**WORK REQUIRED**
Extract each line from the entries below that has the string "vase" in it.

[Source data]
--- START ---

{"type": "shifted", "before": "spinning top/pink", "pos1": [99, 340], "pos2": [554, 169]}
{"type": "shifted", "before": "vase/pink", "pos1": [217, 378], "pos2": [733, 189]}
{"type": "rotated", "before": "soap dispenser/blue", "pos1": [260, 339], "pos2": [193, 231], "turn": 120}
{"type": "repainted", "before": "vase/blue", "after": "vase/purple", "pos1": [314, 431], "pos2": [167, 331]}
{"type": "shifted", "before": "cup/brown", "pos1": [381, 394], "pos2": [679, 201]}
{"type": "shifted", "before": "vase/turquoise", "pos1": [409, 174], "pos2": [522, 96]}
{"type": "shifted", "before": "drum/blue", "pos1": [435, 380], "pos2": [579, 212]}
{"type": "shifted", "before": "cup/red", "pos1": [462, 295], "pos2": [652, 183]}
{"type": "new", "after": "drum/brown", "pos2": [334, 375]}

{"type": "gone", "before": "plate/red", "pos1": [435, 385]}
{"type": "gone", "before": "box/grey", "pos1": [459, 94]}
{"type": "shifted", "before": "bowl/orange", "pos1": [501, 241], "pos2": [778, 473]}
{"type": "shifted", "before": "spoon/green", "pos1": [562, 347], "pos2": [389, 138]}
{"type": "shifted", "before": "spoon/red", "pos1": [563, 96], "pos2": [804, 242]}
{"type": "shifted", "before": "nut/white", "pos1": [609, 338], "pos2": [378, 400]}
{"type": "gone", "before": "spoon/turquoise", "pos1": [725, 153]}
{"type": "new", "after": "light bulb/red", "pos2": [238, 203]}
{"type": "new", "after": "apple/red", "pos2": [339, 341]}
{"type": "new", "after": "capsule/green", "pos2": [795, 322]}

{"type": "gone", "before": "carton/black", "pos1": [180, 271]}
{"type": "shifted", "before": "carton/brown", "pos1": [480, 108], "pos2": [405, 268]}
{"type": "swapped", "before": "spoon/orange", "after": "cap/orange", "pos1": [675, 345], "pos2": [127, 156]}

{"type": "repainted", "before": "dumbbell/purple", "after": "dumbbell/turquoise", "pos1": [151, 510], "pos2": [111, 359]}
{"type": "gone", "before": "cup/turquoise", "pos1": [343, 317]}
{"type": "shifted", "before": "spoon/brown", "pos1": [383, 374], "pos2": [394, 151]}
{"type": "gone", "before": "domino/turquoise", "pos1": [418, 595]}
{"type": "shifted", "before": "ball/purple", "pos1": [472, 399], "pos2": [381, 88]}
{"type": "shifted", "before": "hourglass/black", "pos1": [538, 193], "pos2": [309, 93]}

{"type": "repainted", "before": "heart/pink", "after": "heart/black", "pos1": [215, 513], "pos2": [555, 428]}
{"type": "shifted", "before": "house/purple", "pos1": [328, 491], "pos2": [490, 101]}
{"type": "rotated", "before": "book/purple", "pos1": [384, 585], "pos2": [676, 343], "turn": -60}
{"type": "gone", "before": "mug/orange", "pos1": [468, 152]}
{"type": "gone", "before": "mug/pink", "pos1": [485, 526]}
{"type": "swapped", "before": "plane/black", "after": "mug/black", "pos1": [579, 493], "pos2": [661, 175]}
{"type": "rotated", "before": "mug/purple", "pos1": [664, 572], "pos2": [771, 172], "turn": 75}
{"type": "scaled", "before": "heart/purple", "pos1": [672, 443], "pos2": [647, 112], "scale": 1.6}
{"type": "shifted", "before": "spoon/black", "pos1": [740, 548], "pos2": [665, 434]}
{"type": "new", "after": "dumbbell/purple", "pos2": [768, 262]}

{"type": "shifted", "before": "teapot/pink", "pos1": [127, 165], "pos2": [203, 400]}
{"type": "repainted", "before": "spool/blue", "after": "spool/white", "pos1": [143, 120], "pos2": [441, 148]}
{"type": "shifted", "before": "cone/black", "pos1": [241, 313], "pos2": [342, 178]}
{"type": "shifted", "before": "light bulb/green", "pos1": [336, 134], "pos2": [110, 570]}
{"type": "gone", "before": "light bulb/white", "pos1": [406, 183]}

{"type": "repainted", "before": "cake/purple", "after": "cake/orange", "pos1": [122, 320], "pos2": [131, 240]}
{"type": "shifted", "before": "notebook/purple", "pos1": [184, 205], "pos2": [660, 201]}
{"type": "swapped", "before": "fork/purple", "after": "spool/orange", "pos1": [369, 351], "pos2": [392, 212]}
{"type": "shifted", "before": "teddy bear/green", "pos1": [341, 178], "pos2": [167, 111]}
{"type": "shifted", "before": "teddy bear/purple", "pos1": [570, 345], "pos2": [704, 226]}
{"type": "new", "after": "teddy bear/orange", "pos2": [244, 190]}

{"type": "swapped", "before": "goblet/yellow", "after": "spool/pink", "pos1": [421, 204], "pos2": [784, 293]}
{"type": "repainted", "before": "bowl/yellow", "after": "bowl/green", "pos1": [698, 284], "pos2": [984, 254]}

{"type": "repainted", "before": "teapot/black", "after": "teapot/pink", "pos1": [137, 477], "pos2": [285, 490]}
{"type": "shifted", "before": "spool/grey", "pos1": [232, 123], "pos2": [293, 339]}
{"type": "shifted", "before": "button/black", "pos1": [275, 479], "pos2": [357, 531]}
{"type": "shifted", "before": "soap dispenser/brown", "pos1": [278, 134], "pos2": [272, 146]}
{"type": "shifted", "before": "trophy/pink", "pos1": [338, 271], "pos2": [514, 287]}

--- END ---

**RESPONSE**
{"type": "shifted", "before": "vase/pink", "pos1": [217, 378], "pos2": [733, 189]}
{"type": "repainted", "before": "vase/blue", "after": "vase/purple", "pos1": [314, 431], "pos2": [167, 331]}
{"type": "shifted", "before": "vase/turquoise", "pos1": [409, 174], "pos2": [522, 96]}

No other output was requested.